↓↓↓

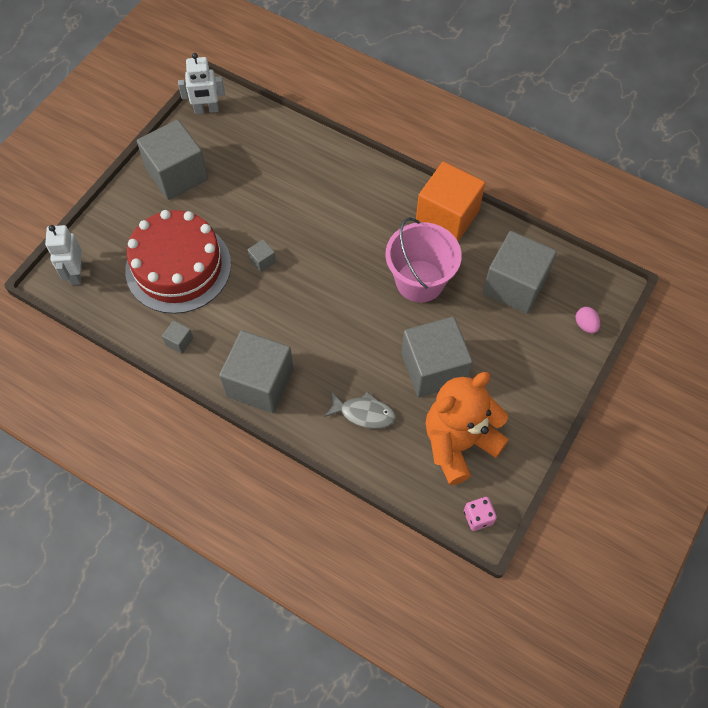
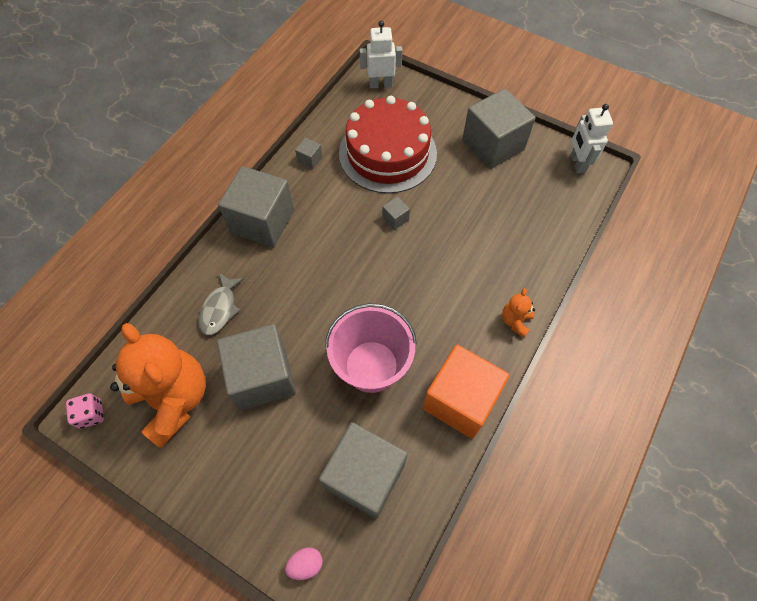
camera: 90 degrees right, 0 degrees up
(374, 173) = (515, 321): none -> orange teddy bear

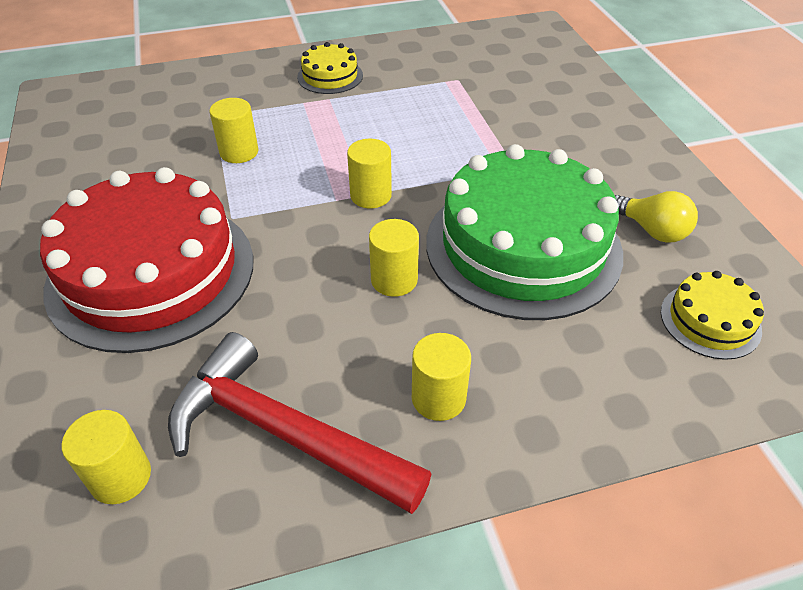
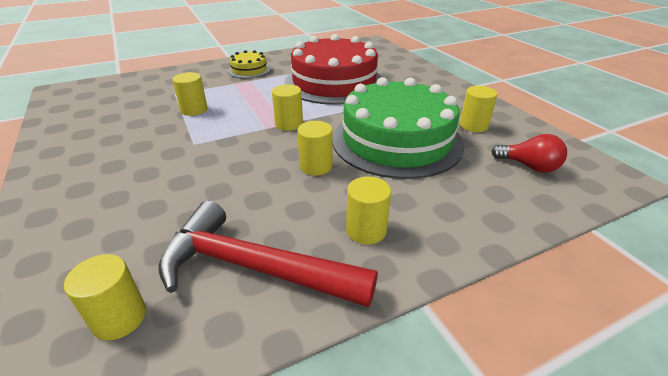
camera: 10 degrees left, 10 degrees down
(151, 272) = (136, 180): red cake -> red cake (334, 82)
(652, 230) = (473, 125): yellow light bulb -> yellow cylinder
(710, 320) = (529, 166): yellow cake -> red light bulb

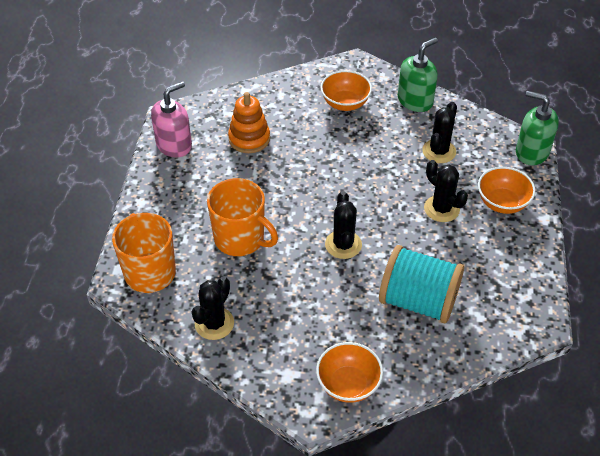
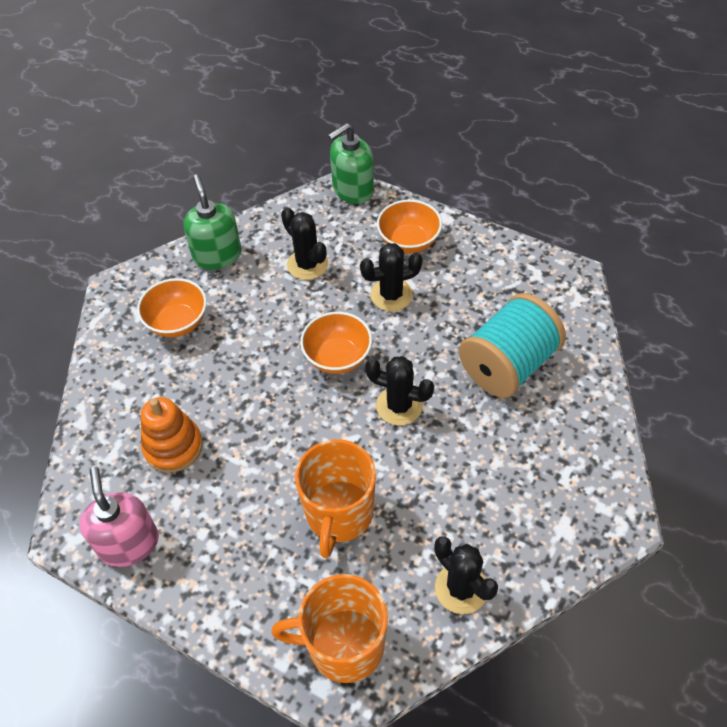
camera: 65 degrees left, 5 degrees up
(240, 239) = (339, 514): orange mug -> orange mug turned 135 degrees clockwise
(348, 384) = (596, 472): orange bowl -> orange bowl (337, 357)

↑↑↑

◆ Instructions for the task:
Search the data above for the word "light" and show every line that has it.

◆ Exercise output:
(652, 230) = (473, 125): yellow light bulb -> yellow cylinder
(710, 320) = (529, 166): yellow cake -> red light bulb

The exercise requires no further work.